▸ **YOUR OBJECTIVE**: Read through the entries below and return each line with the word "grey".

▸ **DATA SUPPLIED**:
++++++++
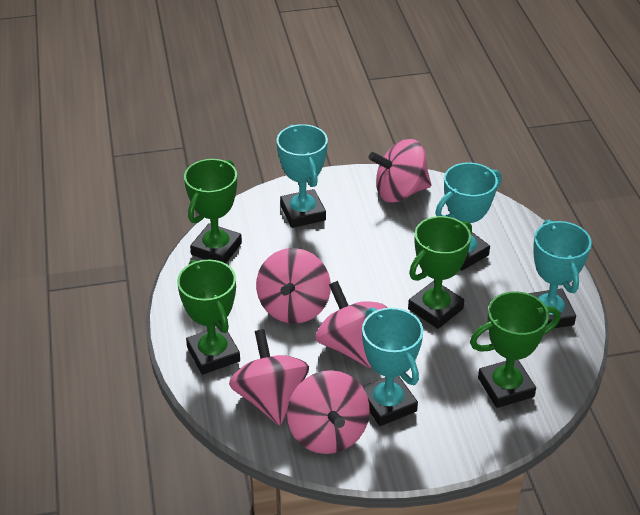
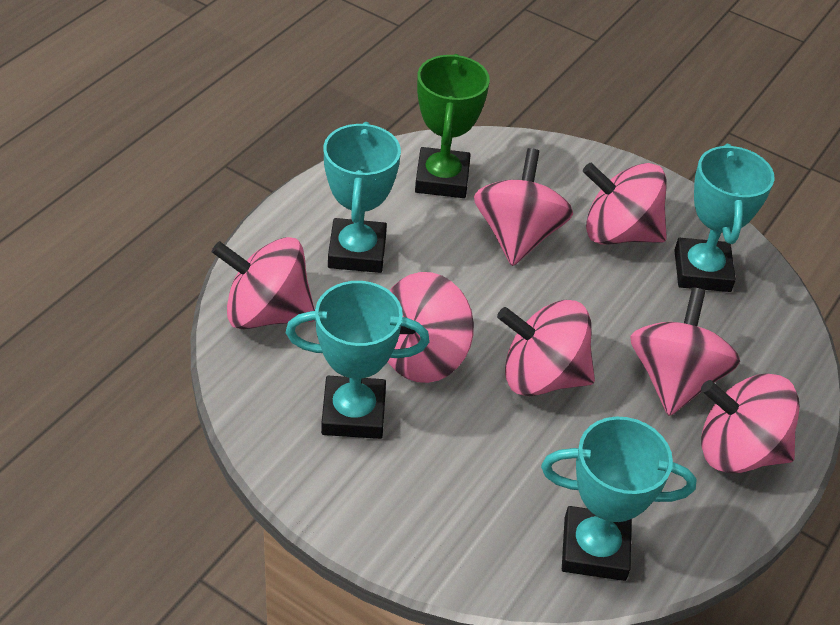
green trophy: 4 -> 1
pink spinning top: 5 -> 7

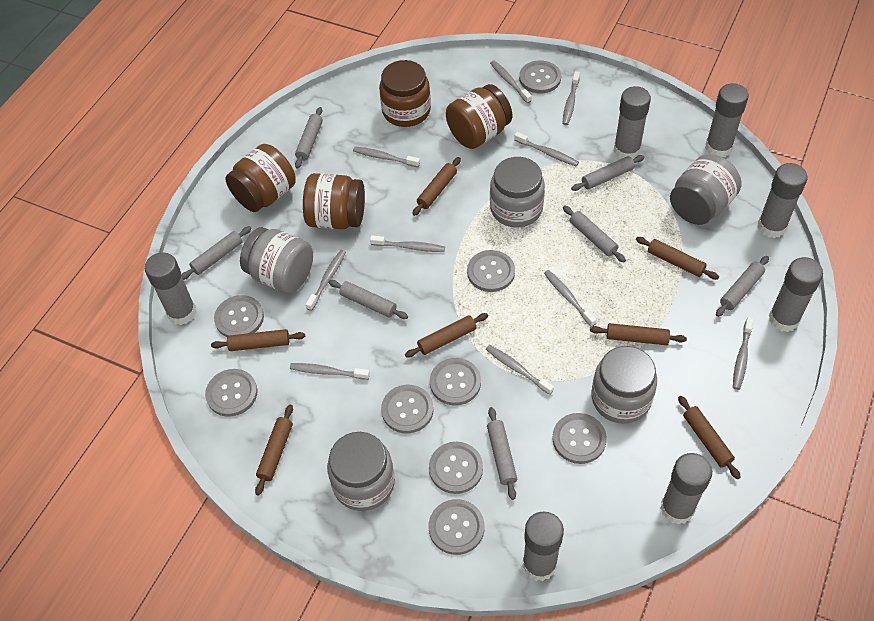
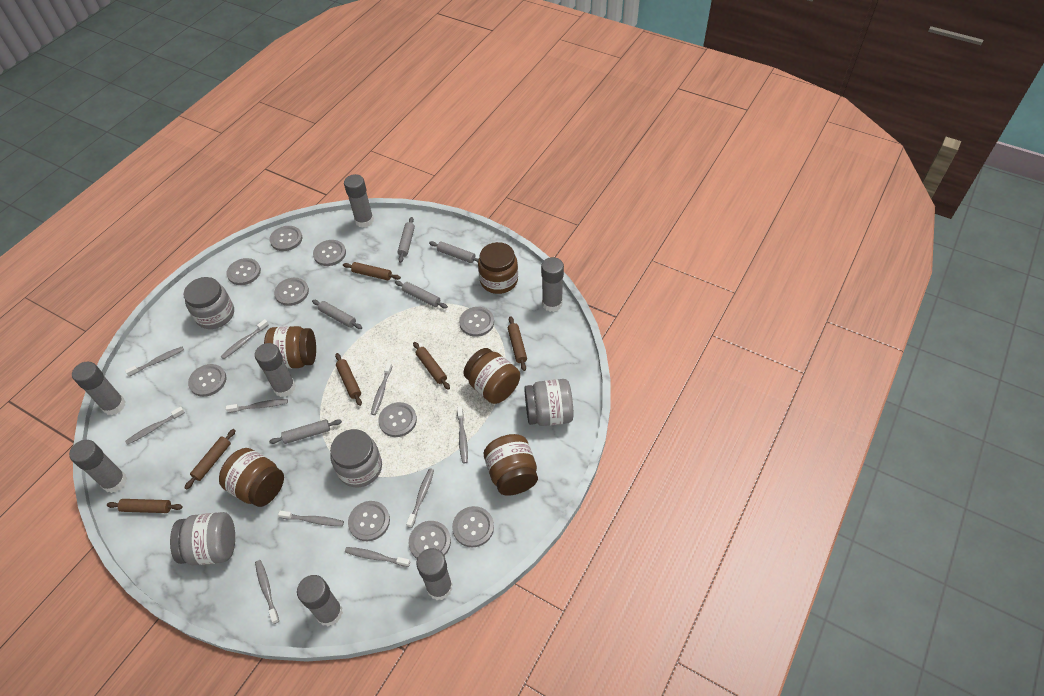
brown jar: 4 -> 5
brown rolling pin: 7 -> 6
grey button: 9 -> 10
grey jar: 5 -> 4
grey rolling pin: 7 -> 5

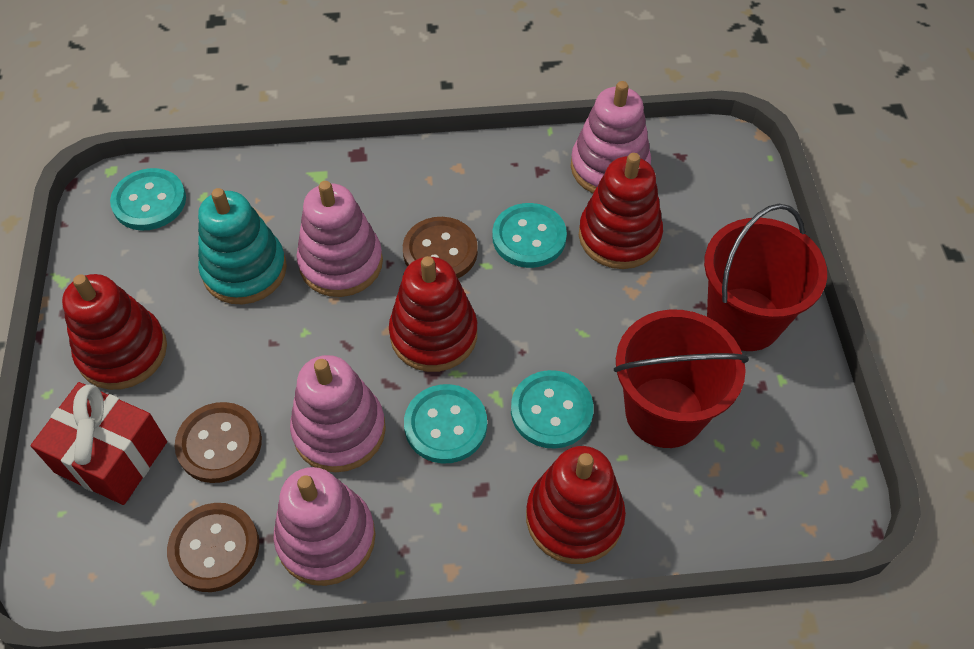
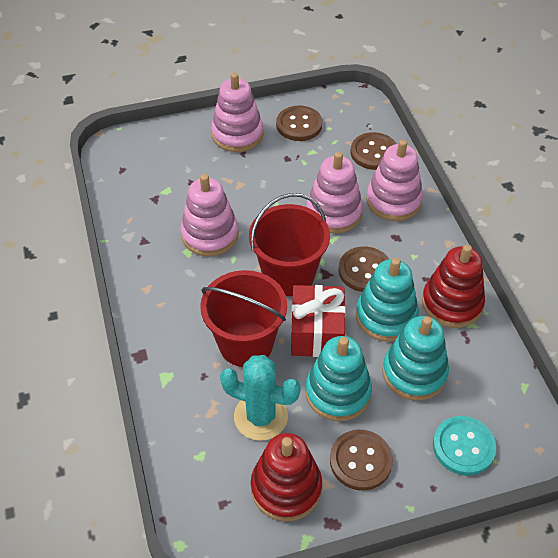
brown button: 3 -> 4
red stacking toy: 4 -> 2
turquoise button: 4 -> 1
turquoise cactus: 0 -> 1
turquoise stacking toy: 1 -> 3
++++++++
▸ **WRITTEN REPLY**:
grey button: 9 -> 10
grey jar: 5 -> 4
grey rolling pin: 7 -> 5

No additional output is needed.